About this exercise: Scan the lines below for the word "image". Copy each line you find it in.

Data entries:

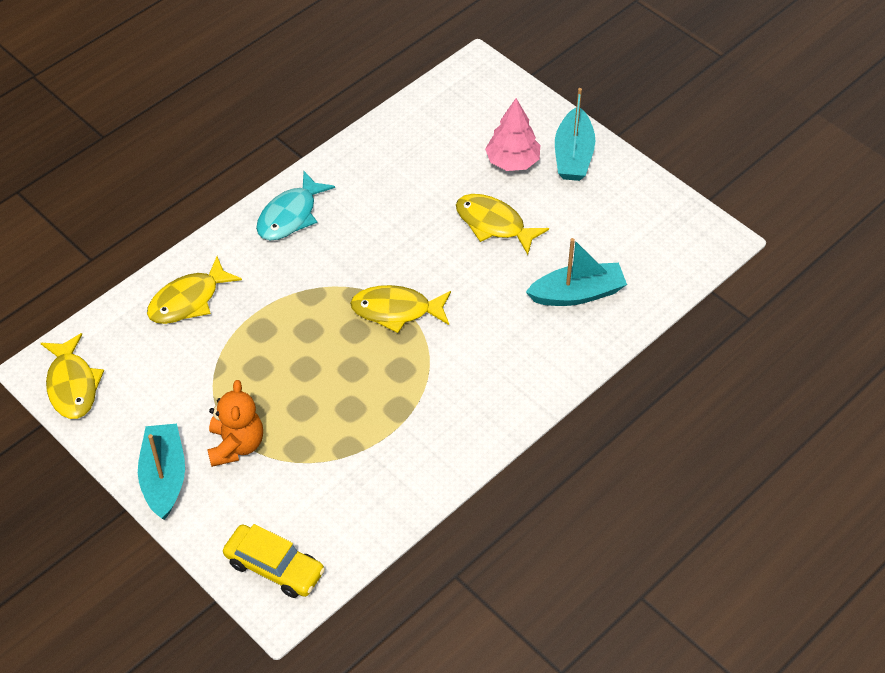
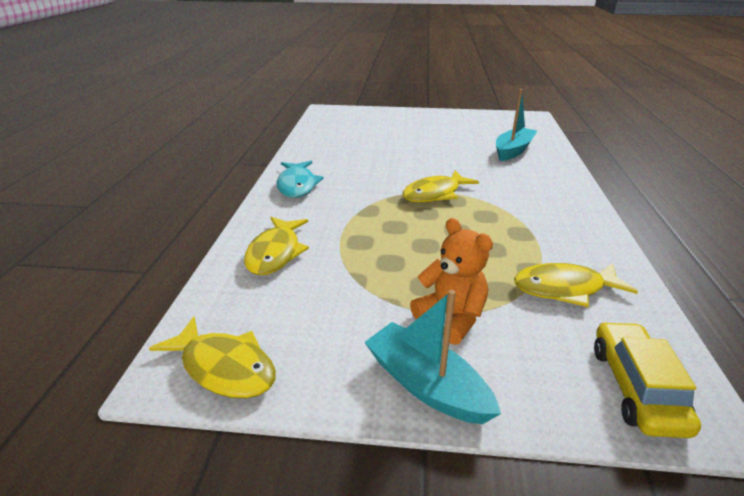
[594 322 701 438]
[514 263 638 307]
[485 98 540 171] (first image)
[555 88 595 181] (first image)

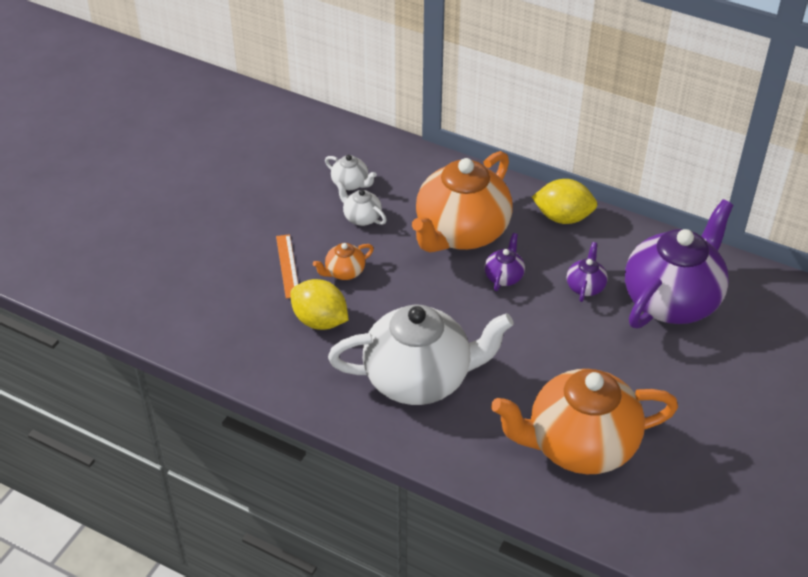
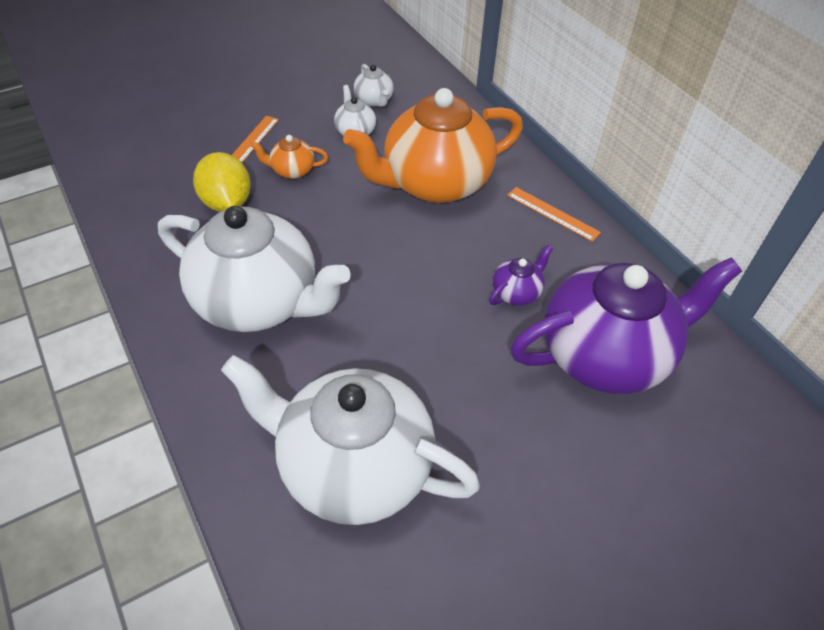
[484 233 525 291] (first image)
[221 355 480 525]
[507 187 601 242]

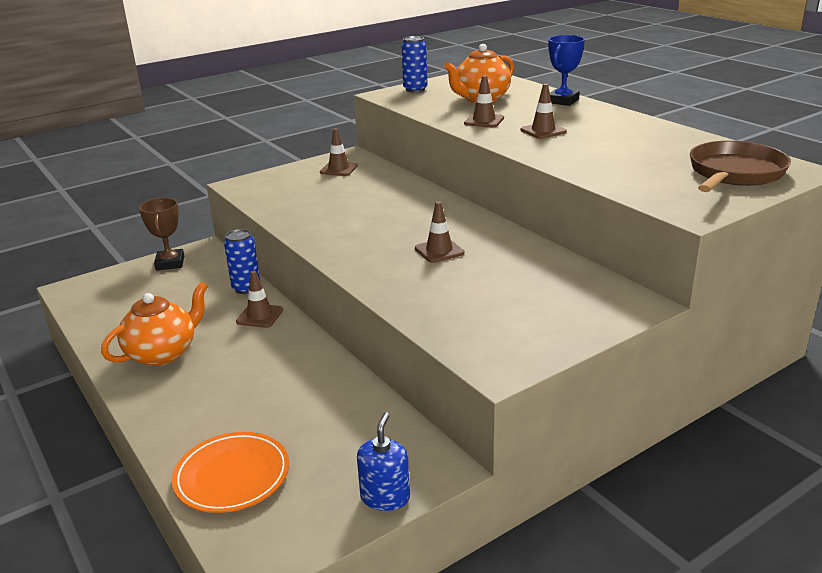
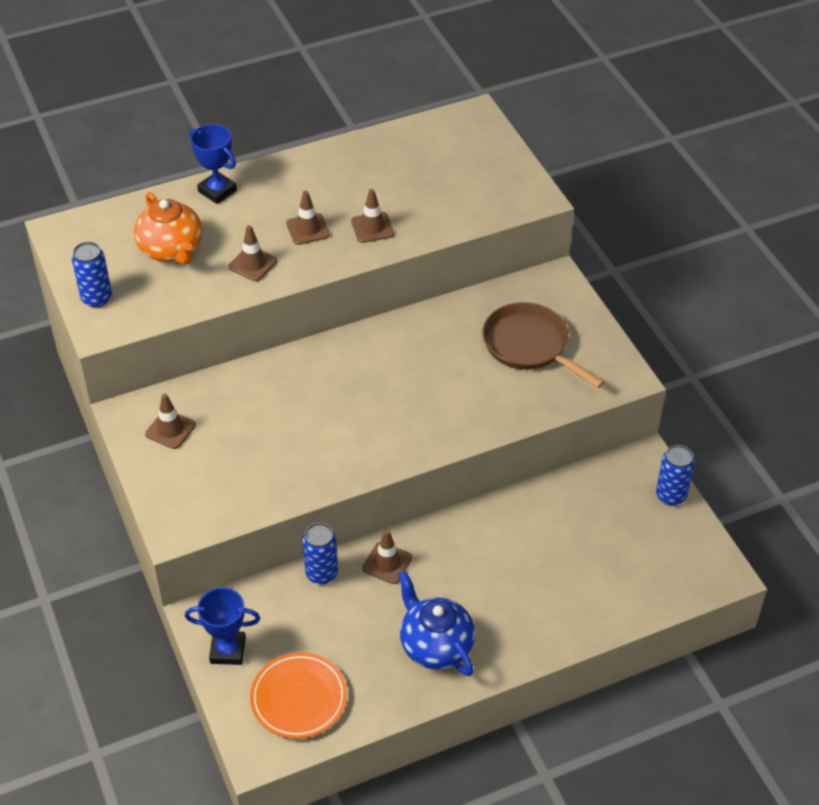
[398 571 475 676]
[185 587 260 665]
[250 652 347 739]
[656 445 695 506]
[351 189 394 243]
[483 302 605 388]

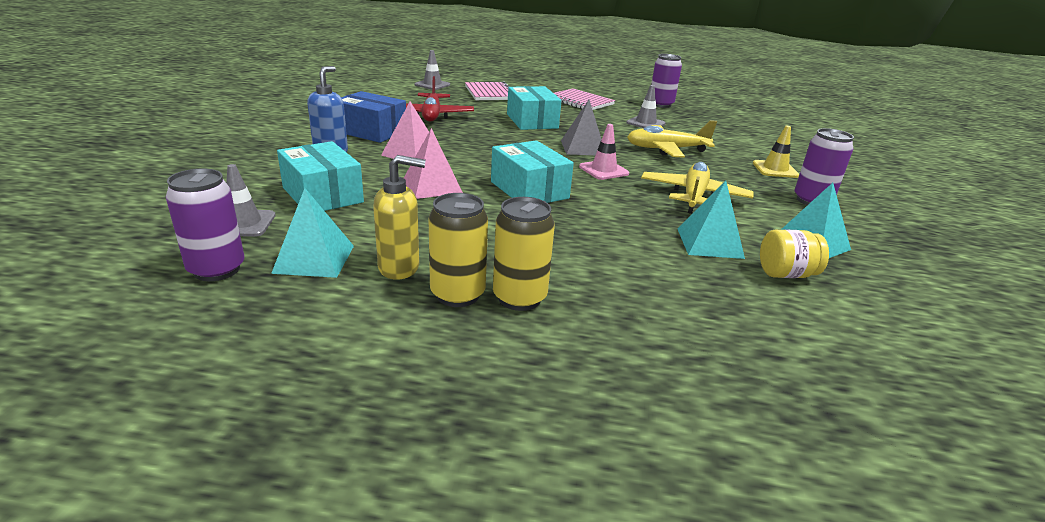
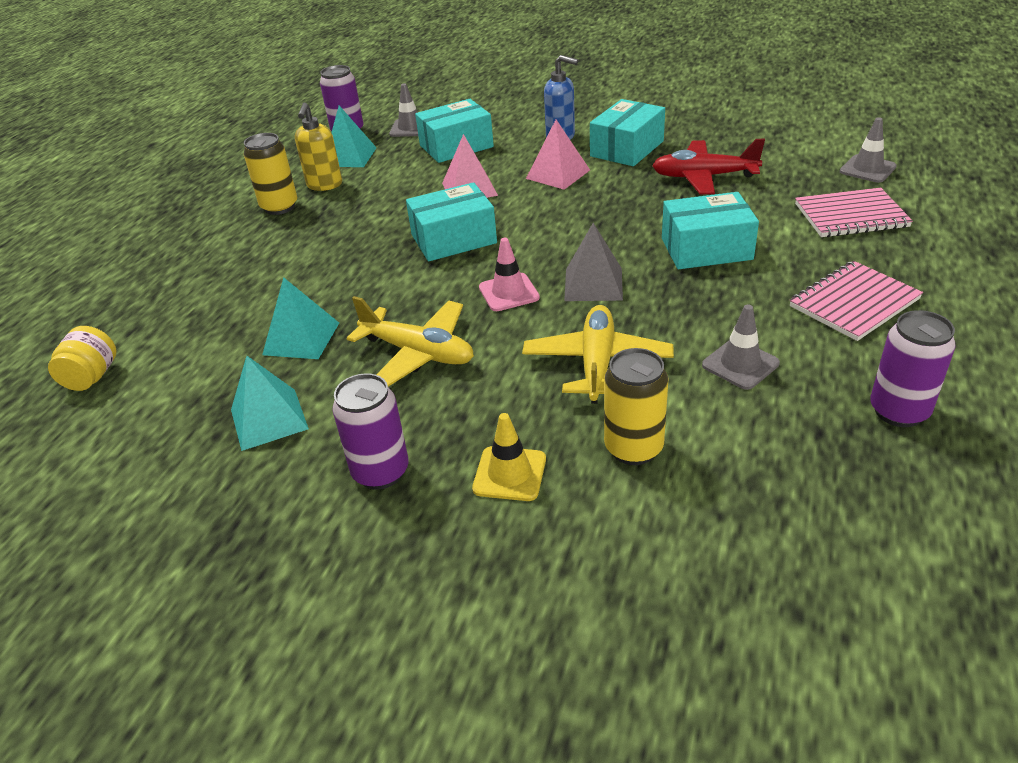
[590 99 665 166]
[604 348 668 465]
[48 326 117 391]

Task output:
[485 98 540 171] (first image)
[555 88 595 181] (first image)
[484 233 525 291] (first image)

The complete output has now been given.